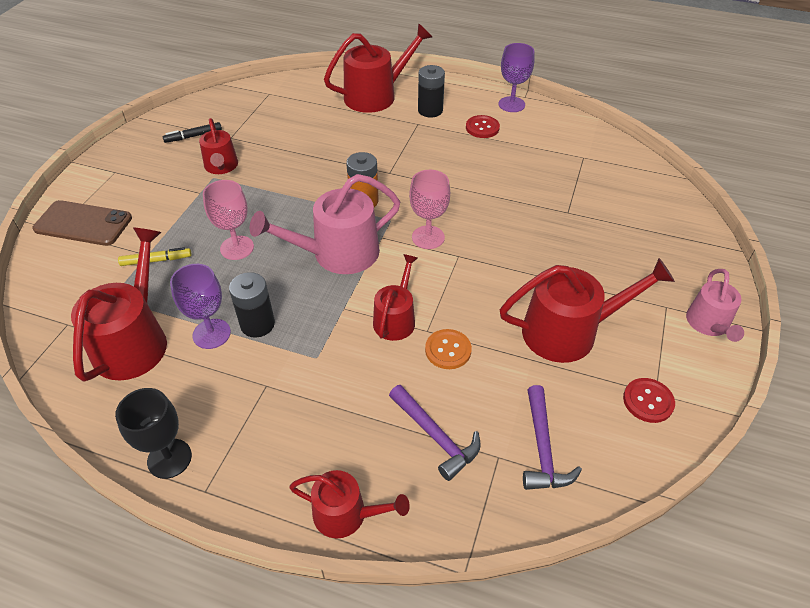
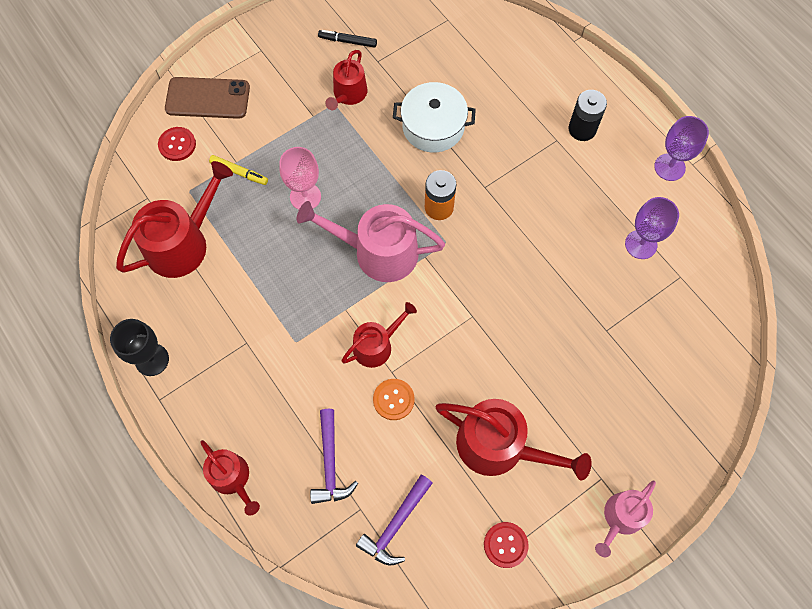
camera: 35 degrees right, 20 degrees up
(83, 223) = (207, 98): brown phone -> brown phone turned 45 degrees counterclockwise
(211, 334) = (237, 271): purple goblet -> purple goblet (641, 244)
(257, 324) = (274, 284): black battery -> none
(313, 156) = (433, 126): none -> white pot
(376, 95) = (545, 79): red watering can -> none
(428, 237) = (462, 281): pink goblet -> none
(482, 128) = (614, 181): red button -> red button (177, 145)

┄┄┄┄┄┄┄┄┄┄

Skip every line before the one containing "(257, 324) = (274, 284): black". Retype that line and the rest through the last one exactly as they stand in the listing.

- Response to the task -
(257, 324) = (274, 284): black battery -> none
(313, 156) = (433, 126): none -> white pot
(376, 95) = (545, 79): red watering can -> none
(428, 237) = (462, 281): pink goblet -> none
(482, 128) = (614, 181): red button -> red button (177, 145)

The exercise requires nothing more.